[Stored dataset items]
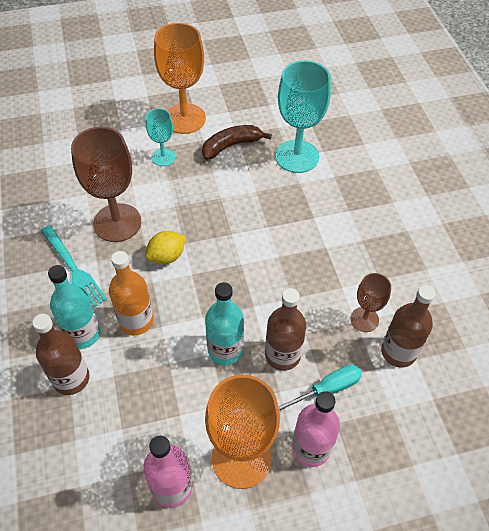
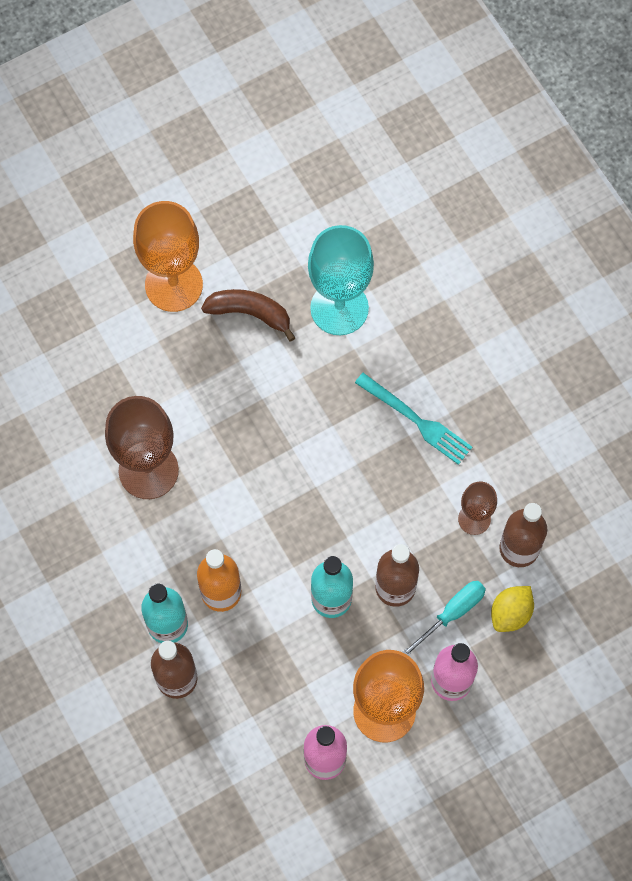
camera: 15 degrees left, 15 degrees up
(73, 269) = (122, 547): turquoise fork -> turquoise fork (416, 420)
(163, 157) = (168, 356): turquoise goblet -> none
(166, 256) = (225, 501): yellow lemon -> yellow lemon (510, 613)
(231, 146) = (250, 313): brown banana -> brown banana turned 60 degrees clockwise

* **Work required**: Every line from the one containing "(163, 157) = (168, 356): turquoise" through the last line of the entries must be written out verbatim, and no other line.

* **Result**:
(163, 157) = (168, 356): turquoise goblet -> none
(166, 256) = (225, 501): yellow lemon -> yellow lemon (510, 613)
(231, 146) = (250, 313): brown banana -> brown banana turned 60 degrees clockwise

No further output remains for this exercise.